> _Exercise_
Copy out all of the material below line for line, without changing anything, and leave the pictures out of your answer.
□ □ □ □
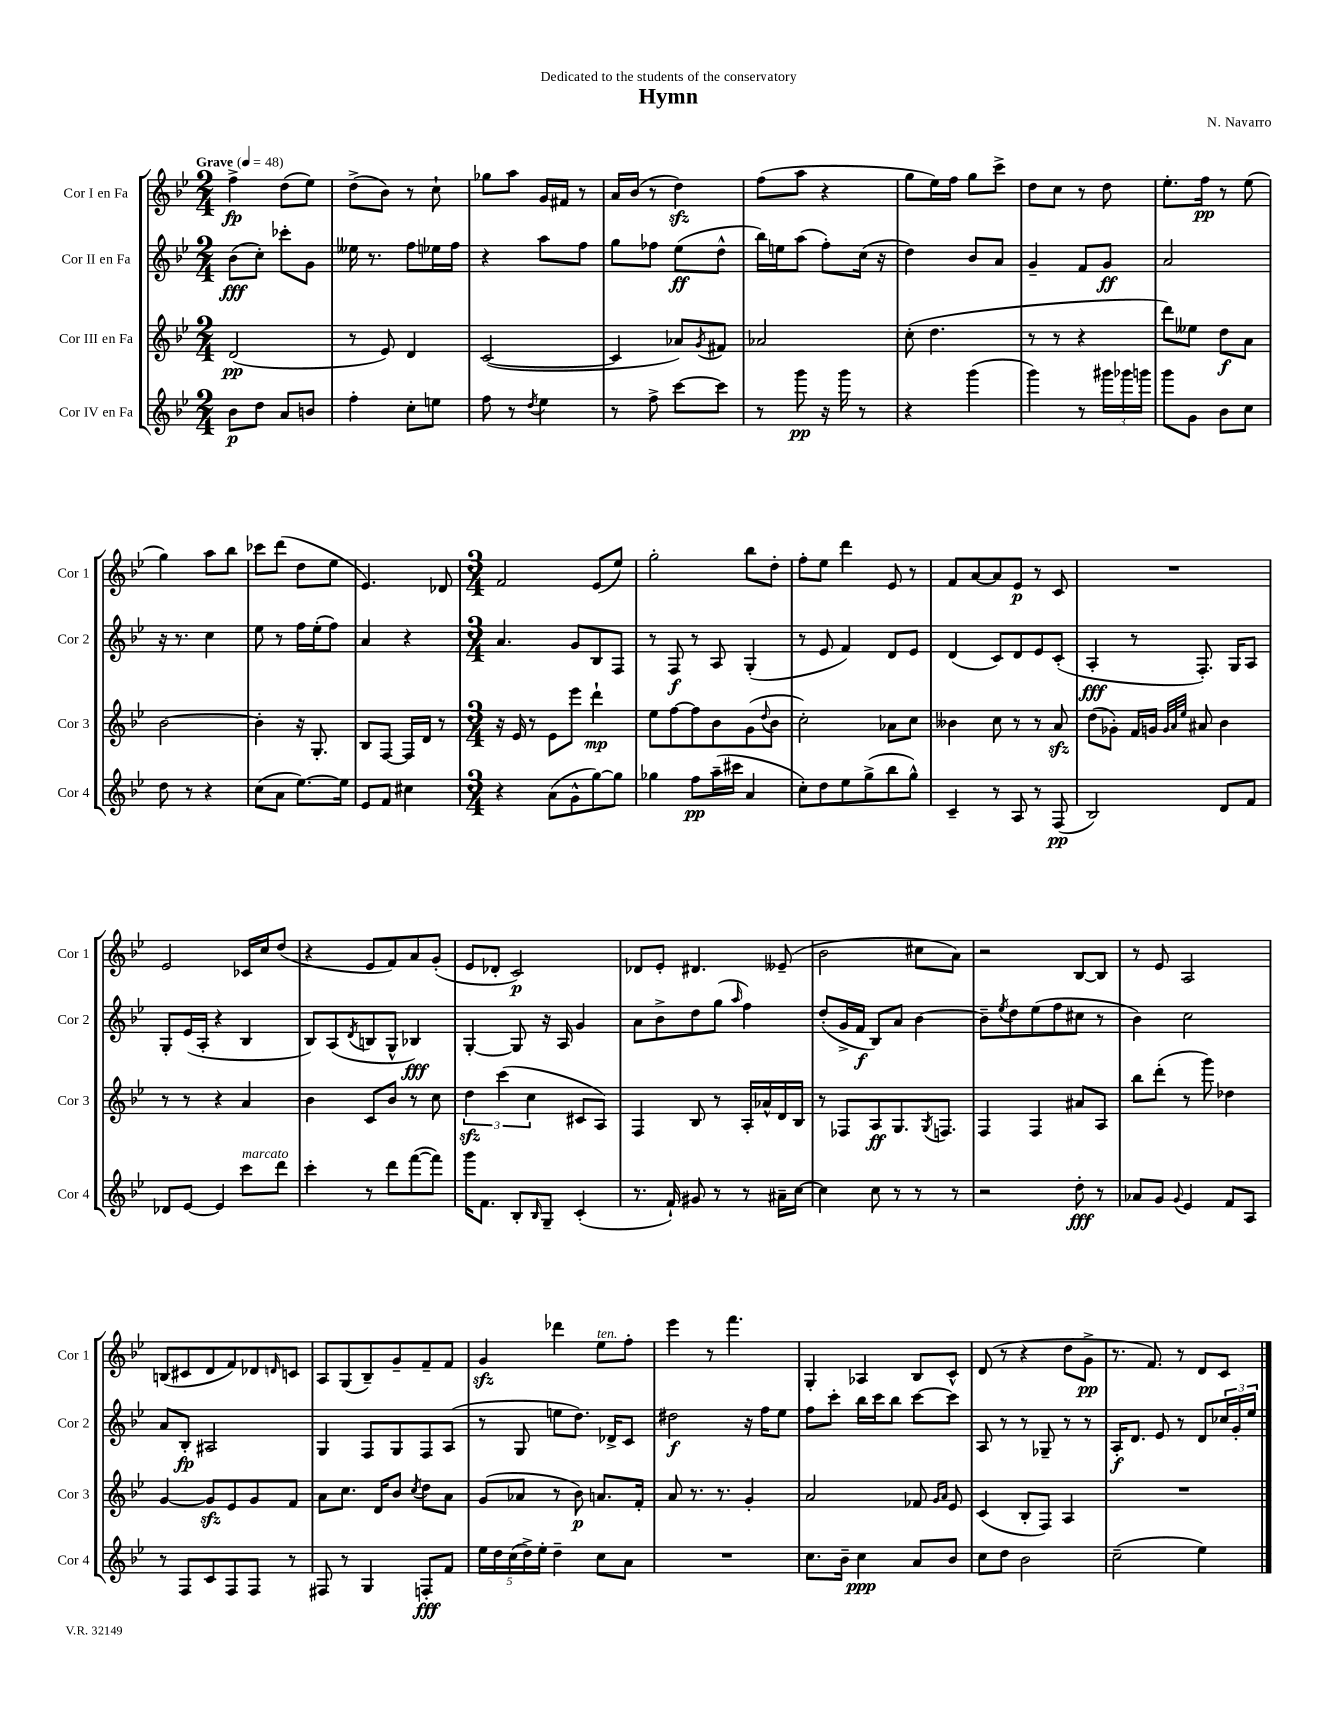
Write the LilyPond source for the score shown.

\header { title = "Hymn" composer = "N. Navarro" dedication = "Dedicated to the students of the conservatory" }
<<
\new StaffGroup <<
\new Staff = "s0" \with { instrumentName = "Cor I en Fa" shortInstrumentName = "Cor 1" } {
    \clef treble \key bes \major \numericTimeSignature \time 2/4 \tempo "Grave" 4 = 48
    f''4->\fp d''8( ees''8) |
    d''8->( bes'8) r8 c''8-! |
    ges''8 a''8 g'16 fis'16 r8 |
    a'16 bes'16( r8 d''4\sfz) |
    f''8( a''8 r4 |
    g''8 ees''16) f''16 g''8 c'''8-> |
    d''8 c''8 r8 d''8 |
    ees''8.-. f''16\pp r8 ees''8( |
    g''4) a''8 bes''8 |
    ces'''8 d'''8( d''8 ees''8 |
    ees'4.) des'8 |
    \numericTimeSignature \time 3/4 f'2 ees'8( ees''8) |
    g''2-. bes''8 d''8-. |
    f''8-. ees''8 d'''4 ees'8 r8 |
    f'8 a'8~ a'8 ees'8\p r8 c'8 |
    R2. |
    ees'2 ces'16 c''16 d''8( |
    r4 ees'8 f'8) a'8 g'8-.( |
    ees'8 des'8-. c'2\p) |
    des'8 ees'8-. dis'4. eeses'8--( |
    bes'2 cis''8 a'8) |
    r2 bes8~ bes8 |
    r8 ees'8 a2 |
    b8( cis'8 d'8 f'8) des'8 \grace { d'16 } c'8 |
    a8 g8( bes8--) g'8-- f'8-- f'8 |
    g'4\sfz des'''4 ees''8^\markup { \italic "ten." } f''8-. |
    ees'''4 r8 f'''4. |
    g4-. aes4 bes8 c'8-^ |
    d'8( r8 r4 d''8 g'8->\pp |
    r8. f'8.) r8 d'8 c'8 \bar "|." |
}
\new Staff = "s1" \with { instrumentName = "Cor II en Fa" shortInstrumentName = "Cor 2" } {
    \clef treble \key bes \major \numericTimeSignature \time 2/4
    bes'8\fff( c''8-.) ces'''8-. g'8 |
    eeses''16 r8. f''8 ees''16 f''16 |
    r4 a''8 f''8 |
    g''8 fes''8 ees''8\ff( d''8-^ |
    bes''16) e''16 a''8( f''8-.) c''16( r16 |
    d''4) bes'8 a'8 |
    g'4-- f'8 g'8\ff |
    a'2 |
    r16 r8. c''4 |
    ees''8 r8 f''16 ees''16-.( f''8) |
    a'4 r4 |
    \numericTimeSignature \time 3/4 a'4. g'8 bes8 f8 |
    r8 f8\f r8 a8 g4-.( |
    r8 ees'8 f'4) d'8 ees'8 |
    d'4( c'8) d'8 ees'8 c'8-.( |
    a4-.\fff r8 f8.-.) g16 a8 |
    g8-. ees'16( a16-. r4 bes4 |
    bes8) a8( \acciaccatura { d'8 } b8 g8-^ bes4\fff) |
    g4~-. g8 r16 a16 g'4 |
    a'8 bes'8-> d''8 g''8( \grace { a''16 } f''4) |
    d''8-.( g'16-> f'16\f bes8) a'8 bes'4~ |
    bes'8-- \acciaccatura { ees''8 } d''8 ees''8( f''8 cis''8 r8 |
    bes'4) c''2 |
    a'8 bes8-.\fp ais2 |
    g4 f8 g8 f8 a8( |
    r8 g8 e''8 d''8.) des'16-> c'8 |
    dis''2\f r16 f''16 ees''8 |
    f''8 c'''8-. bes''16 c'''16 bes''8 c'''8~ c'''8 |
    a8 r8 r8 ges8-- r8 r8 |
    a16-.\f d'8. ees'8 r8 d'8 \tuplet 3/2 { ces''16 g'16-. ees''16 } \bar "|." |
}
\new Staff = "s2" \with { instrumentName = "Cor III en Fa" shortInstrumentName = "Cor 3" } {
    \clef treble \key bes \major \numericTimeSignature \time 2/4
    d'2\pp( |
    r8 ees'8) d'4 |
    c'2~( |
    c'4 aes'8) \acciaccatura { g'8 } fis'8 |
    aes'2 |
    c''8-.( d''4. |
    r8 r8 r4 |
    d'''8) eeses''8 d''8\f a'8 |
    bes'2~ |
    bes'4-. r16 g8.-. |
    bes8 f8~ f16 d'16 r8 |
    \numericTimeSignature \time 3/4 r16 ees'16 r8 ees'8 ees'''8 d'''4-!\mp |
    ees''8 f''8~ f''8 bes'8 g'8( \appoggiatura { d''8 } bes'8 |
    c''2-.) aes'8 c''8 |
    beses'4 c''8 r8 r8 a'8\sfz |
    d''8( ges'8-.) f'16 g'16 \grace { g'32 a'32 ees''32 } ais'8 bes'4 |
    r8 r8 r4 a'4 |
    bes'4 c'8 bes'8 r8 c''8 |
    \tuplet 3/2 { d''4\sfz c'''4( c''4 } cis'8 a8) |
    f4 bes8 r8 a16-. aes'16-^ d'16 bes16 |
    r8 fes8 a8\ff g8. \acciaccatura { g8 } f8. |
    f4 f4 ais'8 a8 |
    bes''8 d'''8-.( r8 g'''8) des''4 |
    g'4~ g'8\sfz ees'8 g'8 f'8 |
    a'8 c''8. d'16 bes'8 \acciaccatura { c''8 } d''8 a'8 |
    g'8( aes'8 r8 bes'8\p) a'8. f'16-. |
    a'8 r8. r8. g'4-. |
    a'2 fes'8 \grace { g'16 a'16 } ees'8 |
    c'4( bes8-. f8) a4 |
    R2. \bar "|." |
}
\new Staff = "s3" \with { instrumentName = "Cor IV en Fa" shortInstrumentName = "Cor 4" } {
    \clef treble \key bes \major \numericTimeSignature \time 2/4
    bes'8\p d''8 a'8 b'8 |
    f''4-. c''8-. e''8 |
    f''8 r8 \acciaccatura { d''8 } ees''4 |
    r8 f''8-> c'''8~ c'''8 |
    r8 g'''8\pp r16 g'''16 r8 |
    r4 g'''4( |
    g'''4) r8 \tuplet 3/2 { gis'''16 ges'''16 g'''16 } |
    g'''8 g'8 bes'8 c''8 |
    d''8 r8 r4 |
    c''8( a'8 ees''8.~) ees''16 |
    ees'8 f'8 cis''4 |
    \numericTimeSignature \time 3/4 r4 a'8( g'8-^ g''8~) g''8 |
    ges''4 f''8\pp a''16--( cis'''16 a'4 |
    c''8-.) d''8 ees''8 g''8->( bes''8 g''8-^) |
    c'4-- r8 a8 r8 f8\pp( |
    bes2) d'8 f'8 |
    des'8 ees'8~ ees'4 c'''8^\markup { \italic "marcato" } d'''8 |
    c'''4-. r8 d'''8 f'''8~( f'''8) |
    g'''16 f'8. bes8-. \grace { bes16 } g8-- c'4-.( |
    r8. f'16-!) gis'8 r8 r8 ais'16-- c''16~ |
    c''4 c''8 r8 r8 r8 |
    r2 d''8-.\fff r8 |
    aes'8 g'8 \appoggiatura { g'8 } ees'4 f'8 a8 |
    r8 f8 c'8 f8 f8 r8 |
    fis8 r8 g4 f8-.\fff f'8 |
    \tuplet 5/4 { ees''16 d''16 c''16( d''16->) ees''16-. } d''4-- c''8 a'8 |
    R2. |
    c''8. bes'16-- c''4\ppp a'8 bes'8 |
    c''8 d''8 bes'2 |
    c''2--( ees''4) \bar "|." |
}
>>
>>
\layout { \context { \Score \remove "Bar_number_engraver" } }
□ □ □ □
> _Result for this exercise_
Write the LilyPond source for the score shown.

\header { title = "Hymn" composer = "N. Navarro" dedication = "Dedicated to the students of the conservatory" }
<<
\new StaffGroup <<
\new Staff = "s0" \with { instrumentName = "Cor I en Fa" shortInstrumentName = "Cor 1" } {
    \clef treble \key bes \major \numericTimeSignature \time 2/4 \tempo "Grave" 4 = 48
    f''4->\fp d''8( ees''8) |
    d''8->( bes'8) r8 c''8-! |
    ges''8 a''8 g'16 fis'16 r8 |
    a'16 bes'16( r8 d''4\sfz) |
    f''8( a''8 r4 |
    g''8 ees''16) f''16 g''8 c'''8-> |
    d''8 c''8 r8 d''8 |
    ees''8.-. f''16\pp r8 ees''8( |
    g''4) a''8 bes''8 |
    ces'''8 d'''8( d''8 ees''8 |
    ees'4.) des'8 |
    \numericTimeSignature \time 3/4 f'2 ees'8( ees''8) |
    g''2-. bes''8 d''8-. |
    f''8-. ees''8 d'''4 ees'8 r8 |
    f'8 a'8~ a'8 ees'8\p r8 c'8 |
    R2. |
    ees'2 ces'16 c''16 d''8( |
    r4 ees'8 f'8) a'8 g'8-.( |
    ees'8 des'8-. c'2\p) |
    des'8 ees'8-. dis'4. eeses'8--( |
    bes'2 cis''8 a'8) |
    r2 bes8~ bes8 |
    r8 ees'8 a2 |
    b8( cis'8 d'8 f'8) des'8 \grace { d'16 } c'8 |
    a8 g8( bes8--) g'8-- f'8-- f'8 |
    g'4\sfz des'''4 ees''8^\markup { \italic "ten." } f''8-. |
    ees'''4 r8 f'''4. |
    g4-. aes4 bes8 c'8-^ |
    d'8( r8 r4 d''8 g'8->\pp |
    r8. f'8.) r8 d'8 c'8 \bar "|." |
}
\new Staff = "s1" \with { instrumentName = "Cor II en Fa" shortInstrumentName = "Cor 2" } {
    \clef treble \key bes \major \numericTimeSignature \time 2/4
    bes'8\fff( c''8-.) ces'''8-. g'8 |
    eeses''16 r8. f''8 ees''16 f''16 |
    r4 a''8 f''8 |
    g''8 fes''8 ees''8\ff( d''8-^ |
    bes''16) e''16 a''8( f''8-.) c''16( r16 |
    d''4) bes'8 a'8 |
    g'4-- f'8 g'8\ff |
    a'2 |
    r16 r8. c''4 |
    ees''8 r8 f''16 ees''16-.( f''8) |
    a'4 r4 |
    \numericTimeSignature \time 3/4 a'4. g'8 bes8 f8 |
    r8 f8\f r8 a8 g4-.( |
    r8 ees'8 f'4) d'8 ees'8 |
    d'4( c'8) d'8 ees'8 c'8-.( |
    a4-.\fff r8 f8.-.) g16 a8 |
    g8-. ees'16( a16-. r4 bes4 |
    bes8) a8( \acciaccatura { d'8 } b8 g8-^ bes4\fff) |
    g4~-. g8 r16 a16 g'4 |
    a'8 bes'8-> d''8 g''8( \grace { a''16 } f''4) |
    d''8-.( g'16-> f'16\f bes8) a'8 bes'4~ |
    bes'8-- \acciaccatura { ees''8 } d''8 ees''8( f''8 cis''8 r8 |
    bes'4) c''2 |
    a'8 bes8-.\fp ais2 |
    g4 f8 g8 f8 a8( |
    r8 g8 e''8 d''8.) des'16-> c'8 |
    dis''2\f r16 f''16 ees''8 |
    f''8 c'''8-. bes''16 c'''16 bes''8 c'''8~ c'''8 |
    a8 r8 r8 ges8-- r8 r8 |
    a16-.\f d'8. ees'8 r8 d'8 \tuplet 3/2 { ces''16 g'16-. ees''16 } \bar "|." |
}
\new Staff = "s2" \with { instrumentName = "Cor III en Fa" shortInstrumentName = "Cor 3" } {
    \clef treble \key bes \major \numericTimeSignature \time 2/4
    d'2\pp( |
    r8 ees'8) d'4 |
    c'2~( |
    c'4 aes'8) \acciaccatura { g'8 } fis'8 |
    aes'2 |
    c''8-.( d''4. |
    r8 r8 r4 |
    d'''8) eeses''8 d''8\f a'8 |
    bes'2~ |
    bes'4-. r16 g8.-. |
    bes8 f8~ f16 d'16 r8 |
    \numericTimeSignature \time 3/4 r16 ees'16 r8 ees'8 ees'''8 d'''4-!\mp |
    ees''8 f''8~ f''8 bes'8 g'8( \appoggiatura { d''8 } bes'8 |
    c''2-.) aes'8 c''8 |
    beses'4 c''8 r8 r8 a'8\sfz |
    d''8( ges'8-.) f'16 g'16 \grace { g'32 a'32 ees''32 } ais'8 bes'4 |
    r8 r8 r4 a'4 |
    bes'4 c'8 bes'8 r8 c''8 |
    \tuplet 3/2 { d''4\sfz c'''4( c''4 } cis'8 a8) |
    f4 bes8 r8 a16-. aes'16-^ d'16 bes16 |
    r8 fes8 a8\ff g8. \acciaccatura { g8 } f8. |
    f4 f4 ais'8 a8 |
    bes''8 d'''8-.( r8 g'''8) des''4 |
    g'4~ g'8\sfz ees'8 g'8 f'8 |
    a'8 c''8. d'16 bes'8 \acciaccatura { c''8 } d''8 a'8 |
    g'8( aes'8 r8 bes'8\p) a'8. f'16-. |
    a'8 r8. r8. g'4-. |
    a'2 fes'8 \grace { g'16 a'16 } ees'8 |
    c'4( bes8-. f8) a4 |
    R2. \bar "|." |
}
\new Staff = "s3" \with { instrumentName = "Cor IV en Fa" shortInstrumentName = "Cor 4" } {
    \clef treble \key bes \major \numericTimeSignature \time 2/4
    bes'8\p d''8 a'8 b'8 |
    f''4-. c''8-. e''8 |
    f''8 r8 \acciaccatura { d''8 } ees''4 |
    r8 f''8-> c'''8~ c'''8 |
    r8 g'''8\pp r16 g'''16 r8 |
    r4 g'''4( |
    g'''4) r8 \tuplet 3/2 { gis'''16 ges'''16 g'''16 } |
    g'''8 g'8 bes'8 c''8 |
    d''8 r8 r4 |
    c''8( a'8 ees''8.~) ees''16 |
    ees'8 f'8 cis''4 |
    \numericTimeSignature \time 3/4 r4 a'8( g'8-^ g''8~) g''8 |
    ges''4 f''8\pp a''16--( cis'''16 a'4 |
    c''8-.) d''8 ees''8 g''8->( bes''8 g''8-^) |
    c'4-- r8 a8 r8 f8\pp( |
    bes2) d'8 f'8 |
    des'8 ees'8~ ees'4 c'''8^\markup { \italic "marcato" } d'''8 |
    c'''4-. r8 d'''8 f'''8~( f'''8) |
    g'''16 f'8. bes8-. \grace { bes16 } g8-- c'4-.( |
    r8. f'16-!) gis'8 r8 r8 ais'16-- c''16~ |
    c''4 c''8 r8 r8 r8 |
    r2 d''8-.\fff r8 |
    aes'8 g'8 \appoggiatura { g'8 } ees'4 f'8 a8 |
    r8 f8 c'8 f8 f8 r8 |
    fis8 r8 g4 f8-.\fff f'8 |
    \tuplet 5/4 { ees''16 d''16 c''16( d''16->) ees''16-. } d''4-- c''8 a'8 |
    R2. |
    c''8. bes'16-- c''4\ppp a'8 bes'8 |
    c''8 d''8 bes'2 |
    c''2--( ees''4) \bar "|." |
}
>>
>>
\layout { \context { \Score \remove "Bar_number_engraver" } }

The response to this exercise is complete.